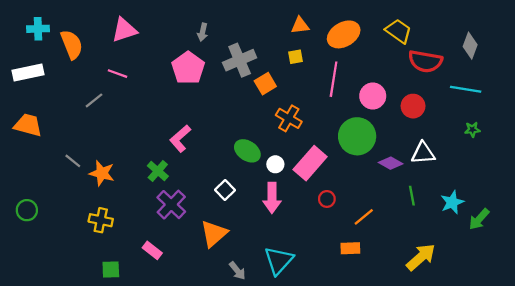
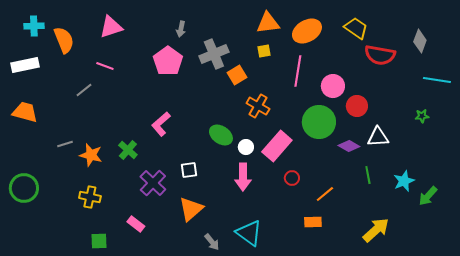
orange triangle: (300, 25) -> (268, 23), size x1.4
cyan line: (466, 89) -> (437, 80), moved
red circle: (413, 106) -> (357, 106), moved
gray line: (73, 161) -> (65, 144), turned -56
green cross: (158, 171) -> (128, 150), moved
white square: (225, 190) -> (189, 170), moved, turned 36
green circle: (27, 210) -> (24, 188), size x1.5
cyan triangle: (279, 261) -> (249, 233), turned -36

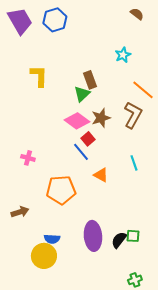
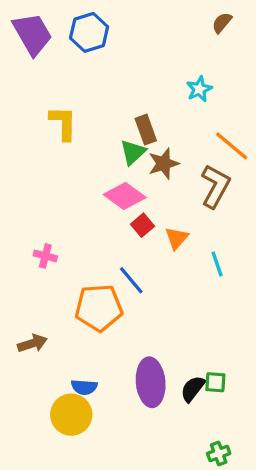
brown semicircle: (137, 14) -> (222, 23), turned -88
brown star: (101, 118) -> (164, 164), moved
blue line: (81, 152) -> (131, 280), moved
orange triangle: (101, 175) -> (177, 238), moved, turned 42

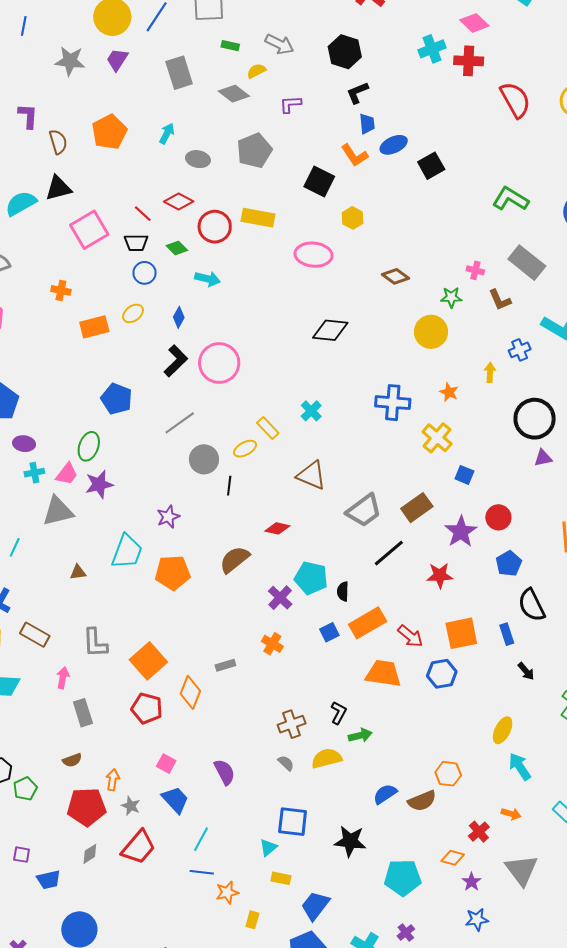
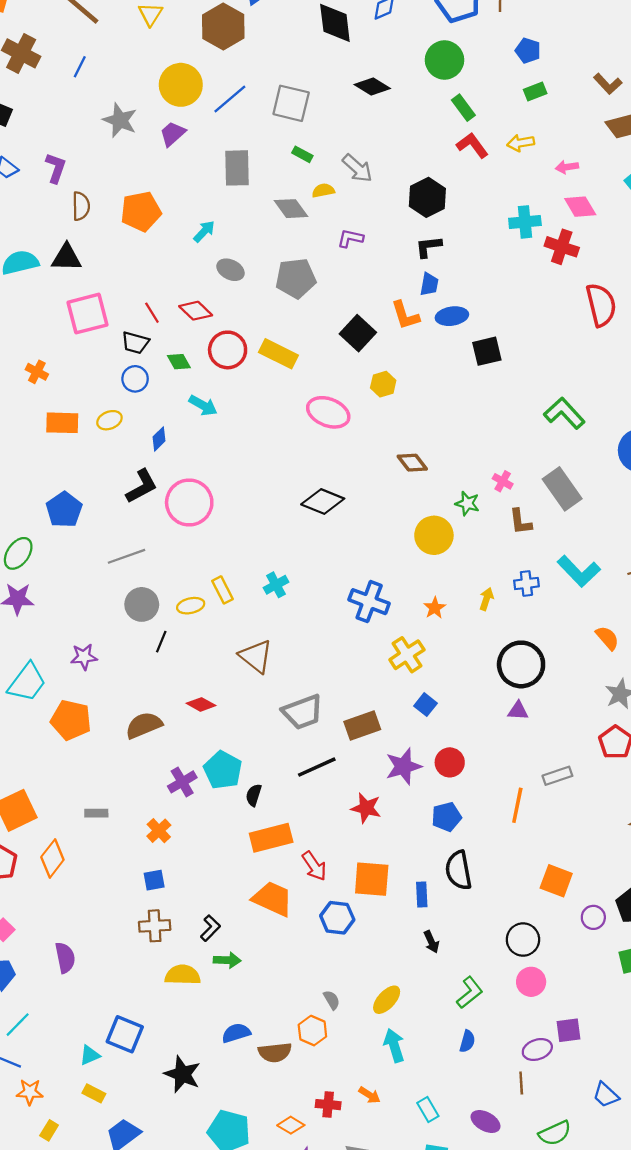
blue square: (329, 632) -> (154, 880), moved
gray rectangle: (225, 665) -> (96, 813), moved
gray semicircle: (286, 763) -> (332, 1000), moved
red cross: (479, 832) -> (328, 1105), turned 30

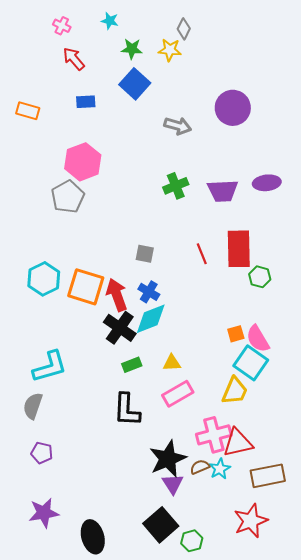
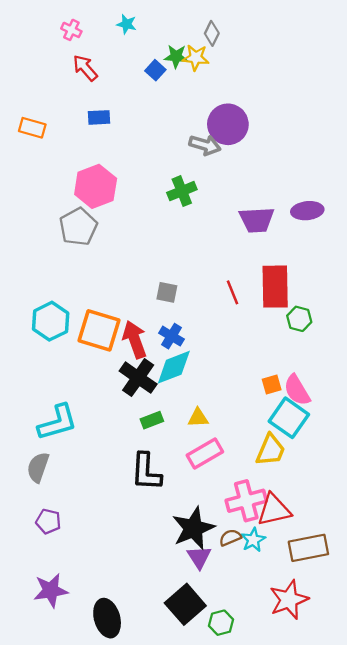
green star: (132, 49) -> (176, 56), moved
blue square: (135, 84) -> (155, 70), moved, size x0.6
purple circle: (233, 108) -> (228, 124), moved
green cross: (176, 186) -> (182, 191), moved

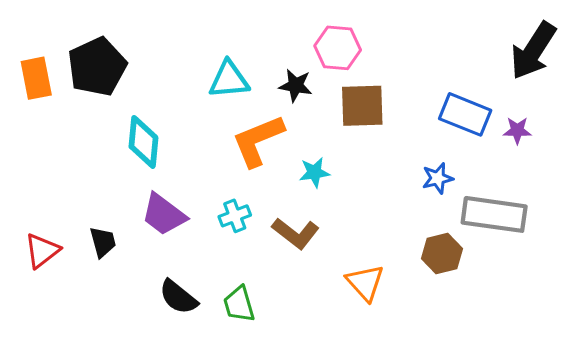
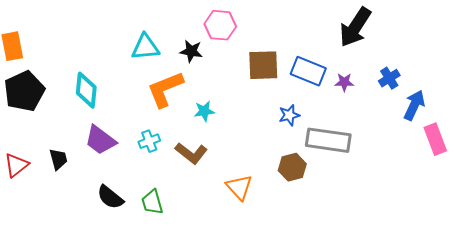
black pentagon: (97, 67) -> (24, 91), moved
brown square: (362, 106) -> (263, 65), moved

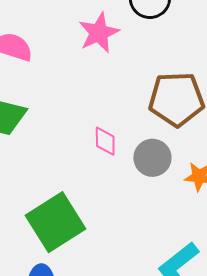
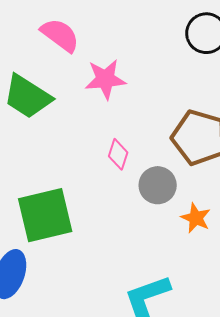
pink star: (99, 33) -> (105, 79), moved

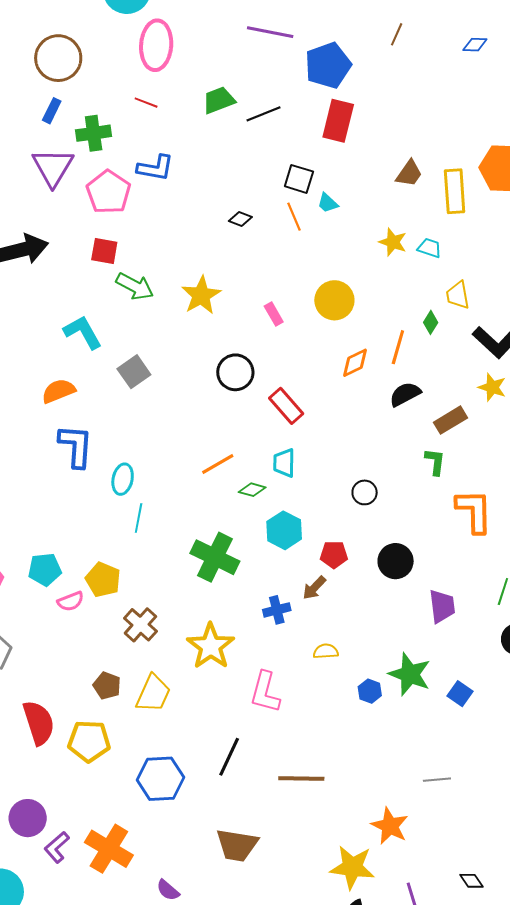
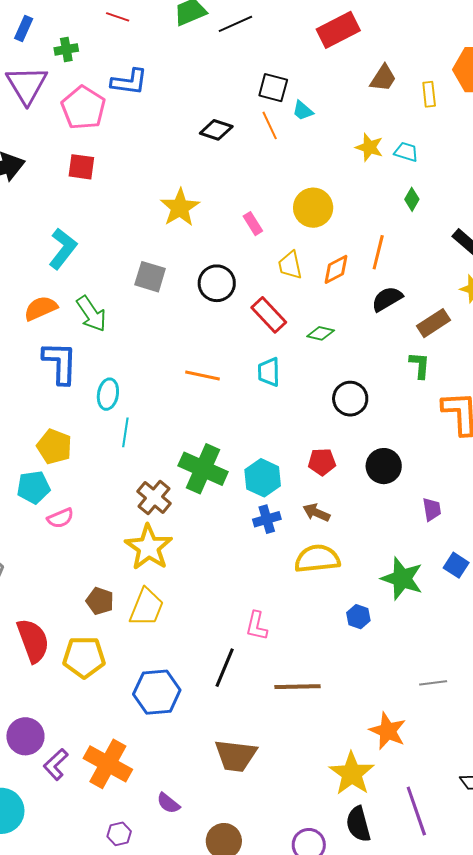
red rectangle: (338, 121) -> (338, 30), moved, turned 51
green cross: (94, 133) -> (66, 49), size x0.7
yellow rectangle: (455, 191) -> (429, 94), size x0.6
black diamond: (240, 219) -> (216, 130), size x1.4
green arrow: (135, 286) -> (91, 314), moved, turned 30
yellow trapezoid: (458, 295) -> (290, 265), moved
green diamond: (431, 322) -> (412, 199), moved
cyan L-shape: (83, 332) -> (63, 249), turned 69
gray square: (134, 372) -> (150, 277), moved, turned -36
orange line: (218, 464) -> (202, 375), turned 44
green diamond: (252, 490) -> (321, 333), moved
black circle: (365, 492) -> (350, 399), size x1.4
cyan hexagon: (284, 530) -> (263, 478), moved
yellow pentagon: (103, 580) -> (54, 447), moved
brown arrow: (314, 588) -> (316, 513), moved, turned 72
purple trapezoid: (442, 606) -> (432, 509), size x0.7
brown cross: (140, 625) -> (154, 497), moved
yellow star: (211, 646) -> (149, 547), moved
yellow semicircle: (326, 651) -> (317, 559), size x1.8
blue hexagon: (370, 691) -> (358, 617), moved
pink L-shape: (265, 692) -> (257, 626), moved, size x0.7
blue square: (460, 694) -> (456, 565), moved
yellow star: (352, 867) -> (352, 774), turned 30

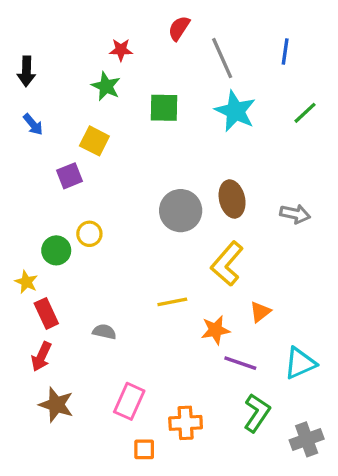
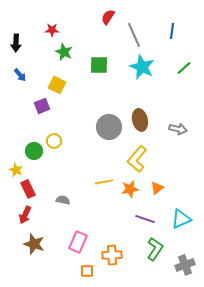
red star: (121, 50) -> (52, 30), moved
orange star: (215, 330) -> (130, 189), moved

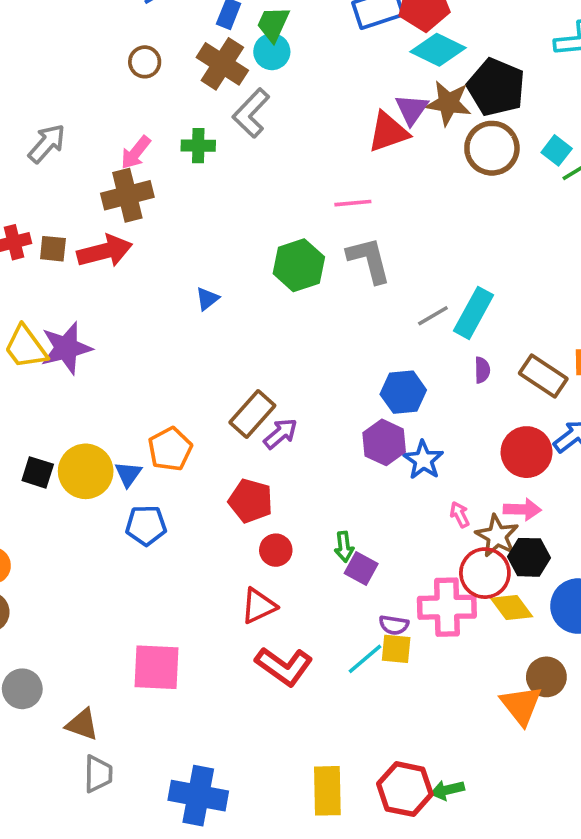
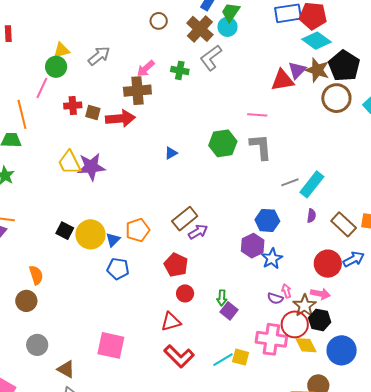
purple semicircle: (394, 625) -> (275, 298), moved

PROBLEM DETAILS: Starting at the line that contains "orange star: (215, 330) -> (130, 189), moved" and ending at the final line of the data, reproduce each line exactly. Pictures stay out of the copy.

WORKED SOLUTION:
orange star: (215, 330) -> (130, 189), moved

purple semicircle: (394, 625) -> (275, 298), moved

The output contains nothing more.